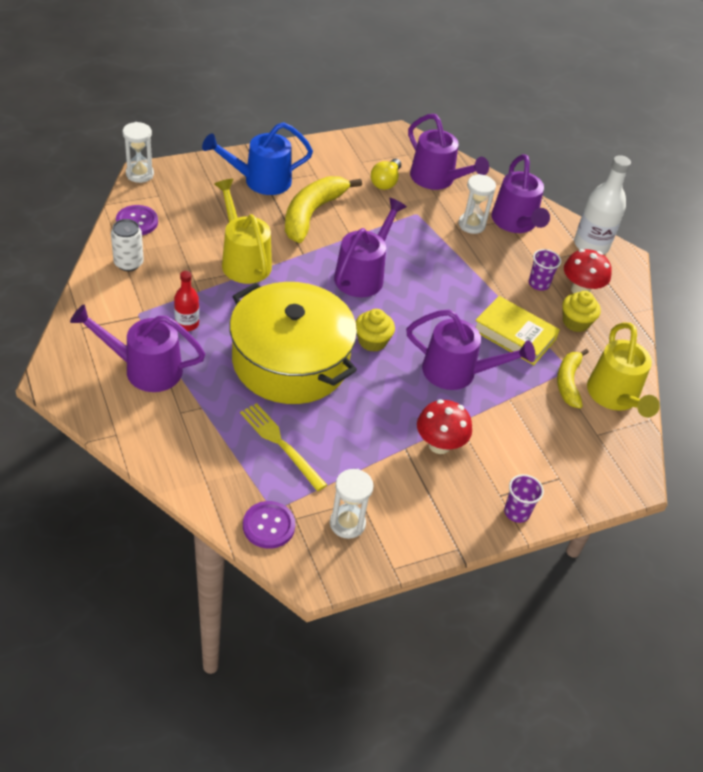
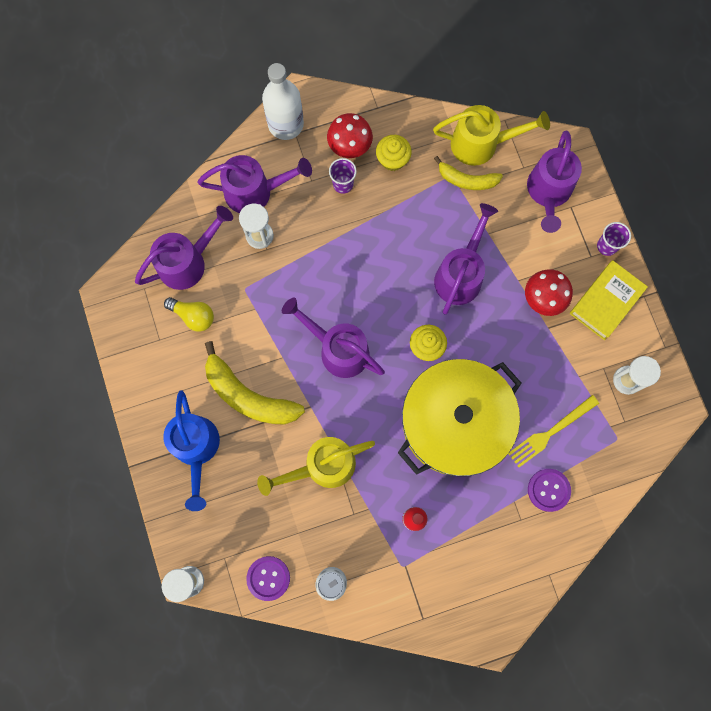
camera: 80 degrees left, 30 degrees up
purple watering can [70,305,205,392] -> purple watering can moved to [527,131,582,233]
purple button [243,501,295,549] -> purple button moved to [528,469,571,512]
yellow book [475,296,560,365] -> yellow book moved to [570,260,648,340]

· · · · · · ·

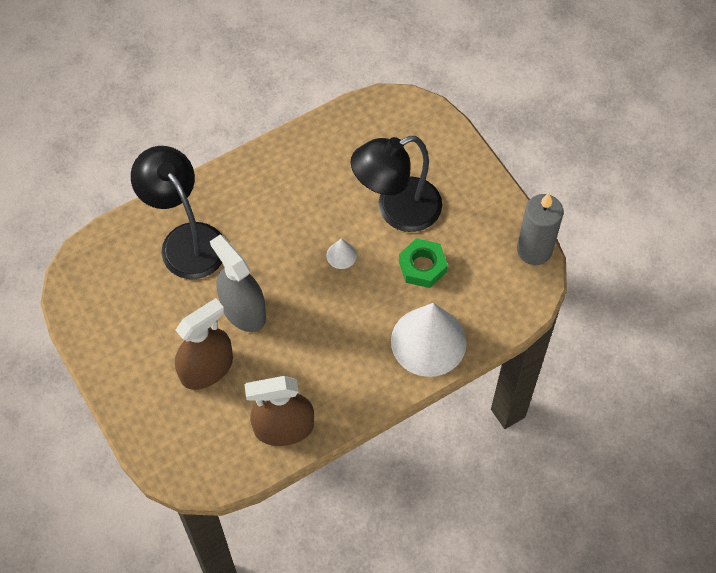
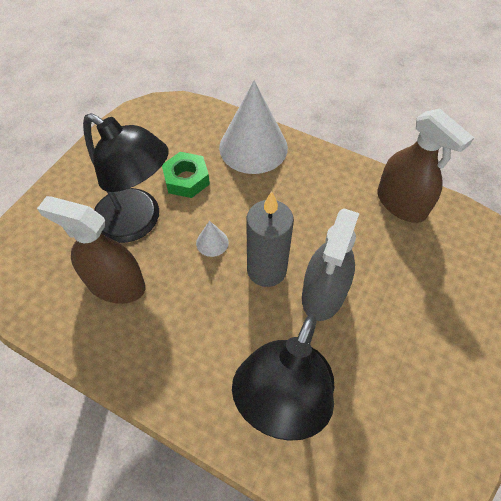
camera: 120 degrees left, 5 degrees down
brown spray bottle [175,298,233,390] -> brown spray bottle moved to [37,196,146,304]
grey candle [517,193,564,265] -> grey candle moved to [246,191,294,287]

· · · · · · ·

Assignment —
Which lines of the records hold the string "moved"? Copy each one.

Exercise output —
purple watering can [70,305,205,392] -> purple watering can moved to [527,131,582,233]
purple button [243,501,295,549] -> purple button moved to [528,469,571,512]
yellow book [475,296,560,365] -> yellow book moved to [570,260,648,340]
brown spray bottle [175,298,233,390] -> brown spray bottle moved to [37,196,146,304]
grey candle [517,193,564,265] -> grey candle moved to [246,191,294,287]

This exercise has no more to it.